<<<<

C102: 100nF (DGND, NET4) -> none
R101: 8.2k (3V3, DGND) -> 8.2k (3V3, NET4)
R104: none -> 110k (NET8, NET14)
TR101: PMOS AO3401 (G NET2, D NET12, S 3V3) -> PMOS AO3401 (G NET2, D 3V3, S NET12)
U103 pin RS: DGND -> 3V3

>>>>
<<<<

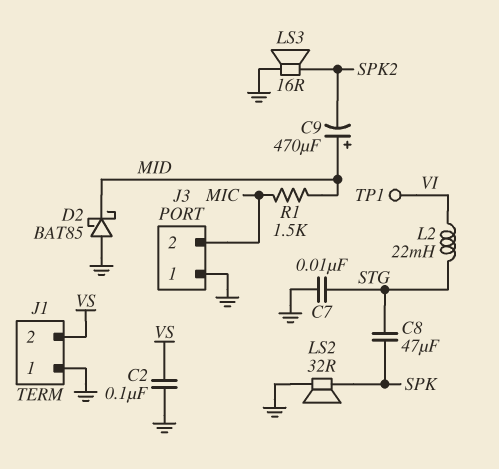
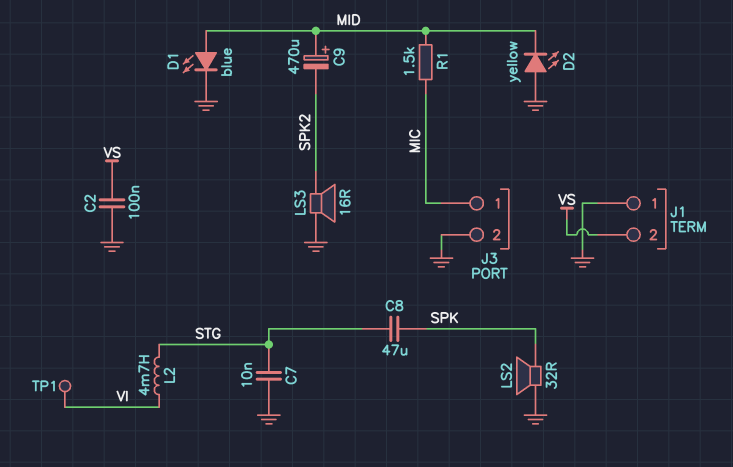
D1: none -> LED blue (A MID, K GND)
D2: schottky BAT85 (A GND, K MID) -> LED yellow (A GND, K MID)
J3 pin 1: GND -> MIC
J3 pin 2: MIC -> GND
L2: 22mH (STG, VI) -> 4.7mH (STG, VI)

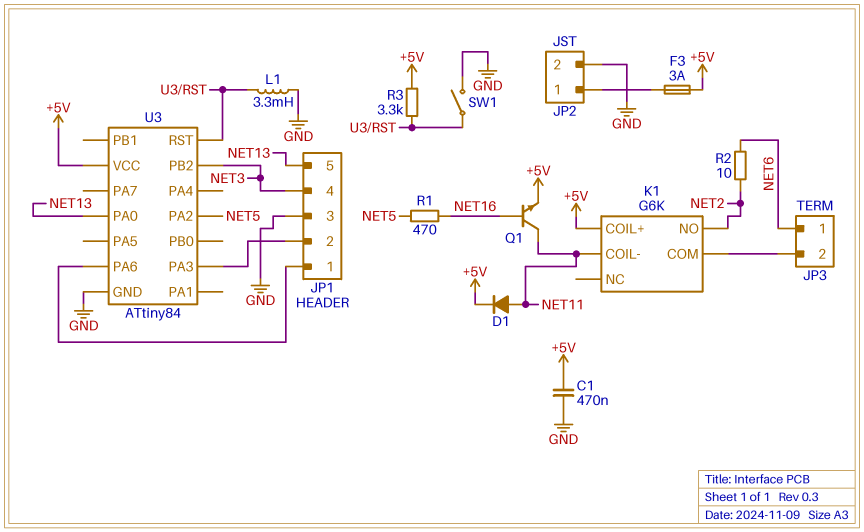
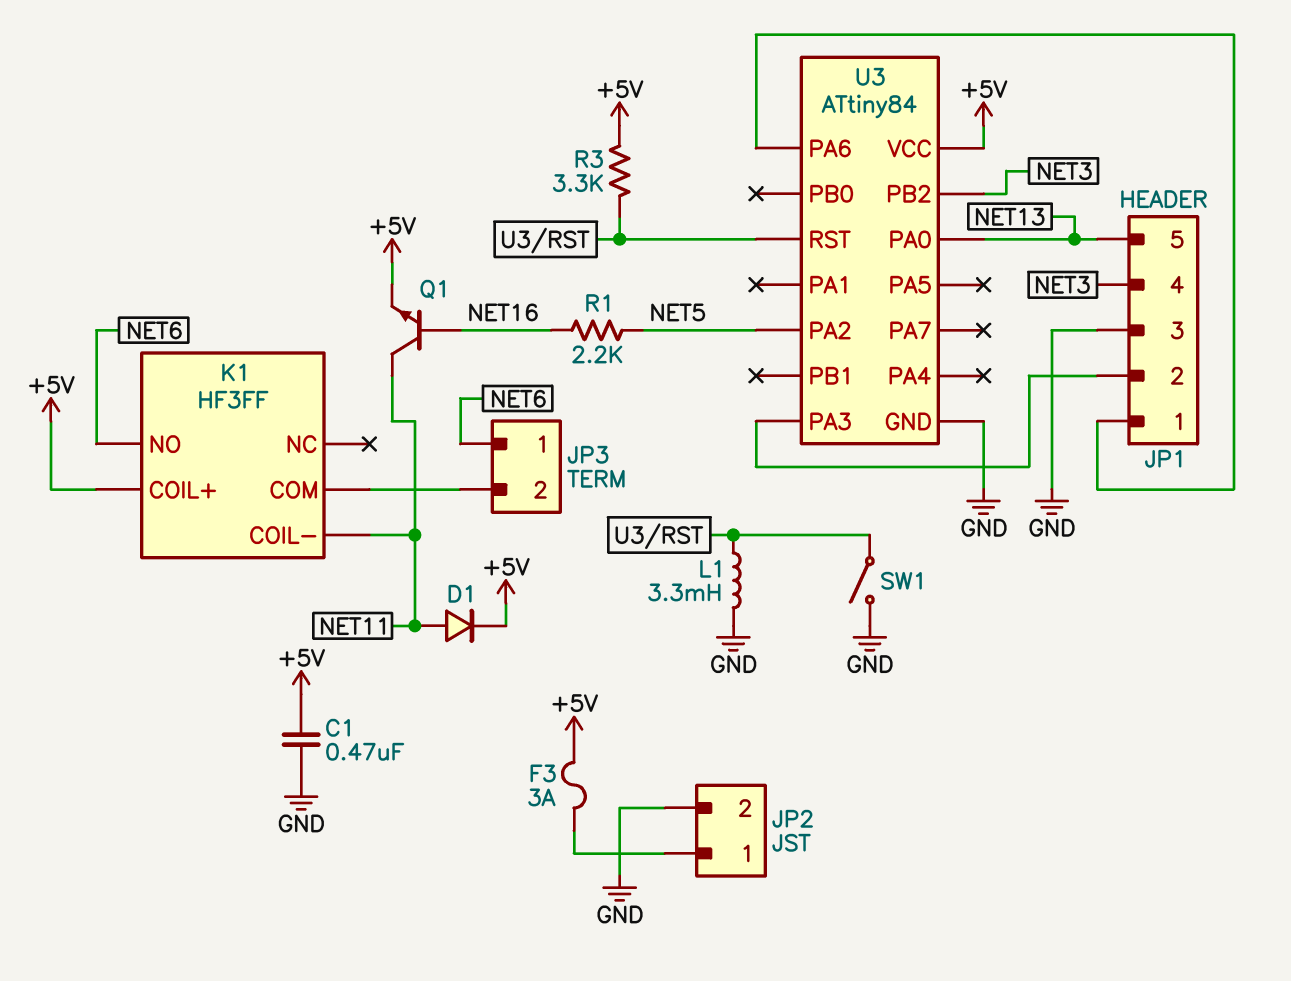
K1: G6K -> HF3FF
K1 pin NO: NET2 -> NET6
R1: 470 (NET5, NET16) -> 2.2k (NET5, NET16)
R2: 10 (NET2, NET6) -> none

>>>>
<<<<

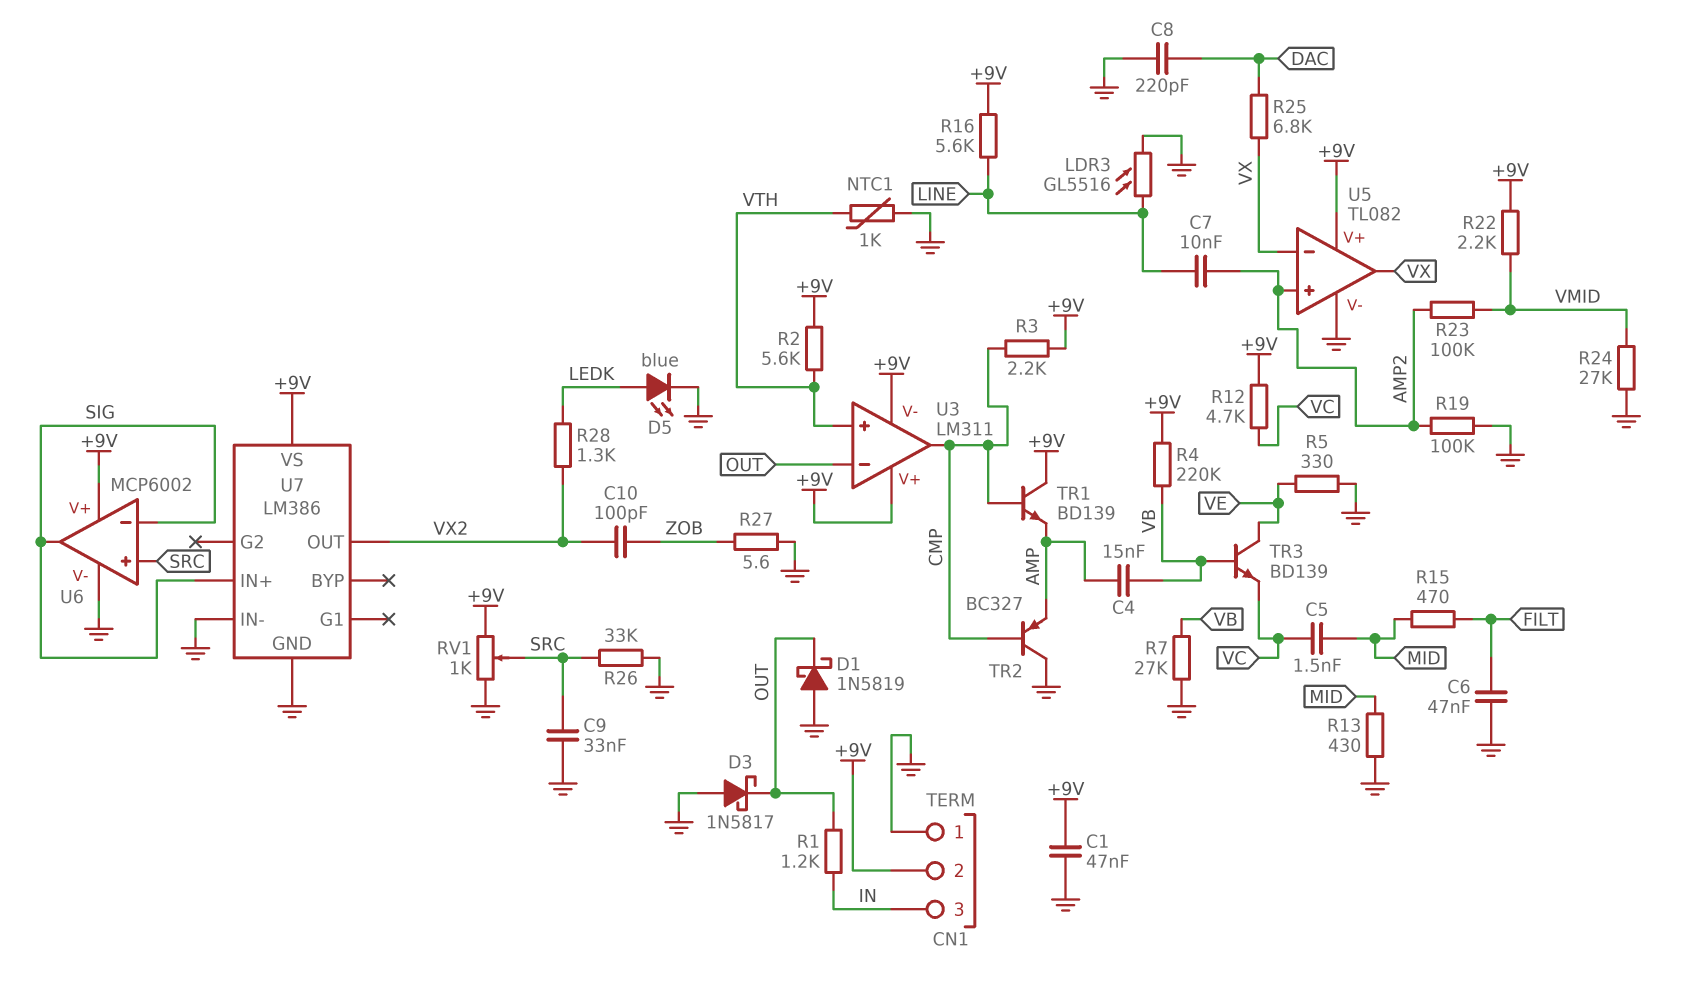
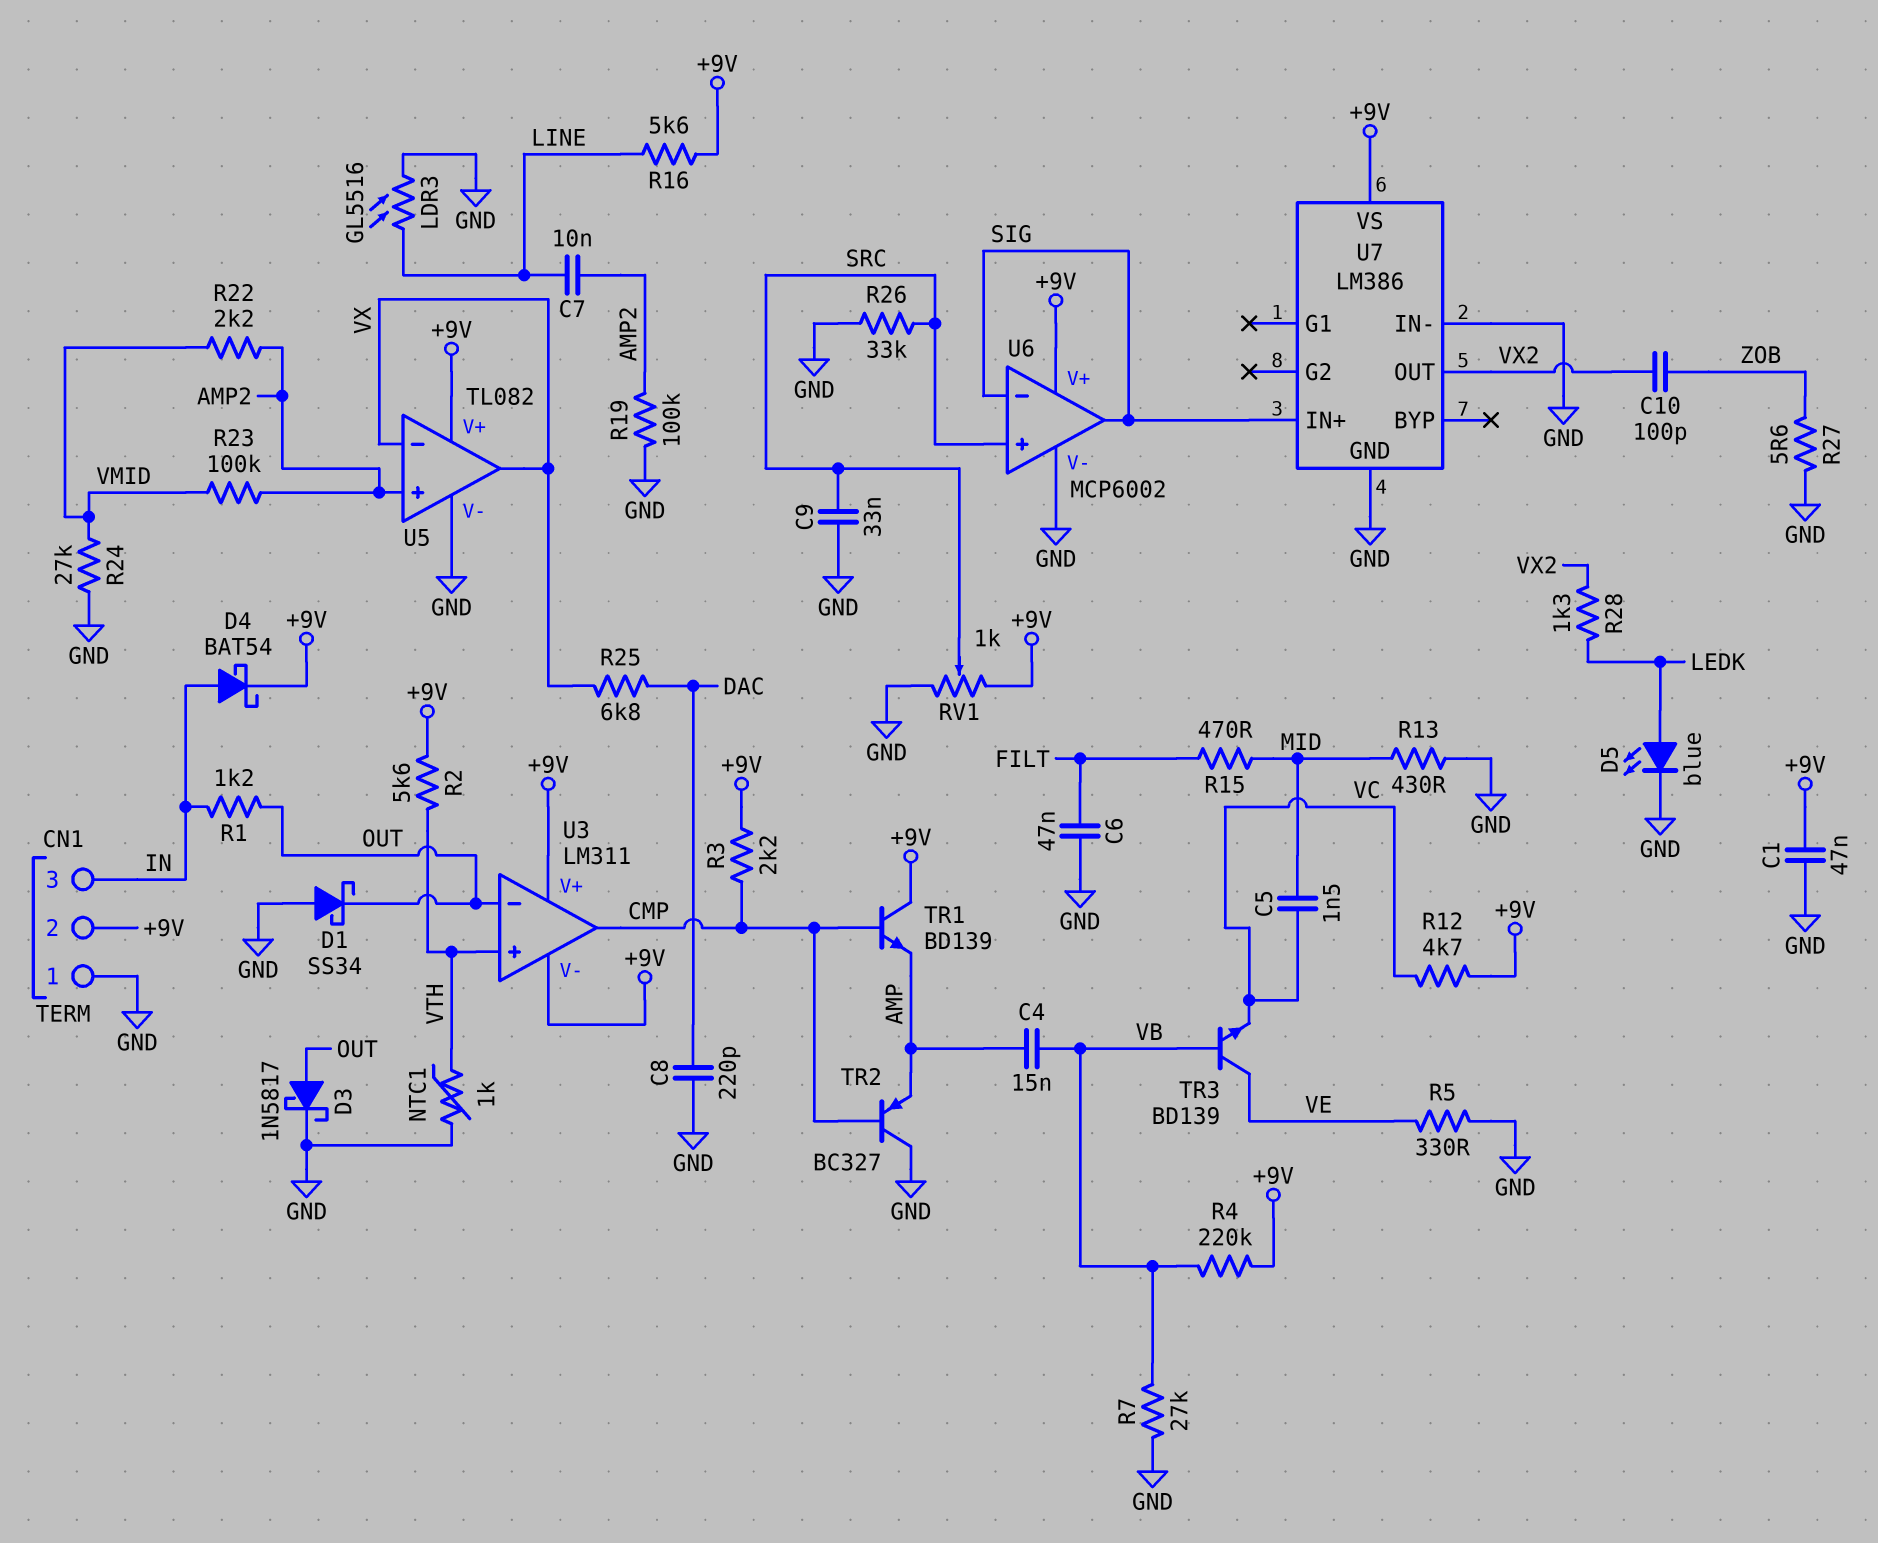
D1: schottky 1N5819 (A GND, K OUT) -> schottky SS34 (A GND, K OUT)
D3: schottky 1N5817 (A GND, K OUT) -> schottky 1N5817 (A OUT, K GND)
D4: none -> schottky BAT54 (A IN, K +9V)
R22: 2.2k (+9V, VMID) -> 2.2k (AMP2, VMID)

>>>>

■ **YOUR INSTRUCTIONS**
Return a copy of each line in the entries that carries the string "schottky".

■ **ANSWER SECTION**
D2: schottky BAT85 (A GND, K MID) -> LED yellow (A GND, K MID)
D1: schottky 1N5819 (A GND, K OUT) -> schottky SS34 (A GND, K OUT)
D3: schottky 1N5817 (A GND, K OUT) -> schottky 1N5817 (A OUT, K GND)
D4: none -> schottky BAT54 (A IN, K +9V)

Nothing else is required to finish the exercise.